'''

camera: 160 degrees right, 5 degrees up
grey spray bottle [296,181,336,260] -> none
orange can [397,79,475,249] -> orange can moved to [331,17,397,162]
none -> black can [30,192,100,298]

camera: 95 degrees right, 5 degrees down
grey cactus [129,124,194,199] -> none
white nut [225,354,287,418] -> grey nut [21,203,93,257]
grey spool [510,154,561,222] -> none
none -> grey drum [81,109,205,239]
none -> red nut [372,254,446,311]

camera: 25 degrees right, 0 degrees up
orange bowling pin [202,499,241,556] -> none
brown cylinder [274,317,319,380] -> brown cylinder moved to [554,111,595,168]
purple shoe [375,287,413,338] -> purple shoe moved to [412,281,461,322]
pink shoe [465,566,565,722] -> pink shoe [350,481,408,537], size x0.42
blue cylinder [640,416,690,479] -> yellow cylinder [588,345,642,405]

'''
'''

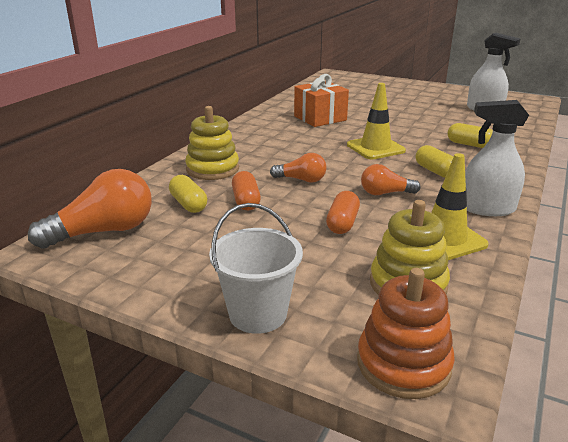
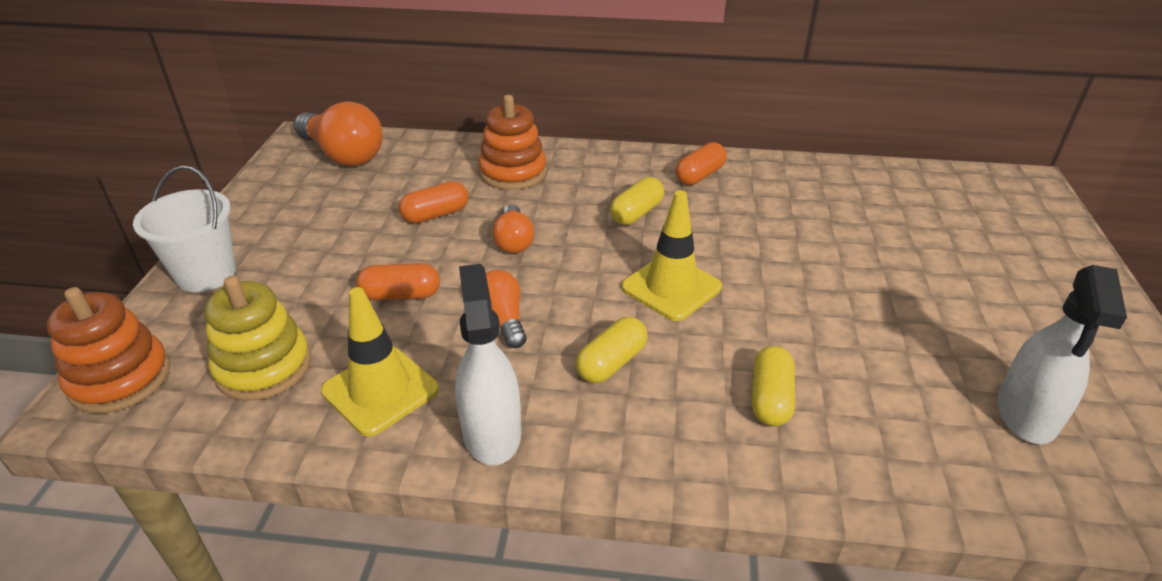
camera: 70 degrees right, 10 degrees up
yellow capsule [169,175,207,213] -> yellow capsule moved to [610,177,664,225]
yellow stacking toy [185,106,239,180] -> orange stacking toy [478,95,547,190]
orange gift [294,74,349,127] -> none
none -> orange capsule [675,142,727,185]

'''

INSTRUCTIONS TO FOLLOW: Using the records above, write out exactly the lines between the one holding "camera: 160 degrees right, 5 degrees up" and the one holding "blue cylinder [640,416,690,479]", inclusive; leave everything else out.

ANSWER BOX:
camera: 160 degrees right, 5 degrees up
grey spray bottle [296,181,336,260] -> none
orange can [397,79,475,249] -> orange can moved to [331,17,397,162]
none -> black can [30,192,100,298]

camera: 95 degrees right, 5 degrees down
grey cactus [129,124,194,199] -> none
white nut [225,354,287,418] -> grey nut [21,203,93,257]
grey spool [510,154,561,222] -> none
none -> grey drum [81,109,205,239]
none -> red nut [372,254,446,311]

camera: 25 degrees right, 0 degrees up
orange bowling pin [202,499,241,556] -> none
brown cylinder [274,317,319,380] -> brown cylinder moved to [554,111,595,168]
purple shoe [375,287,413,338] -> purple shoe moved to [412,281,461,322]
pink shoe [465,566,565,722] -> pink shoe [350,481,408,537], size x0.42
blue cylinder [640,416,690,479] -> yellow cylinder [588,345,642,405]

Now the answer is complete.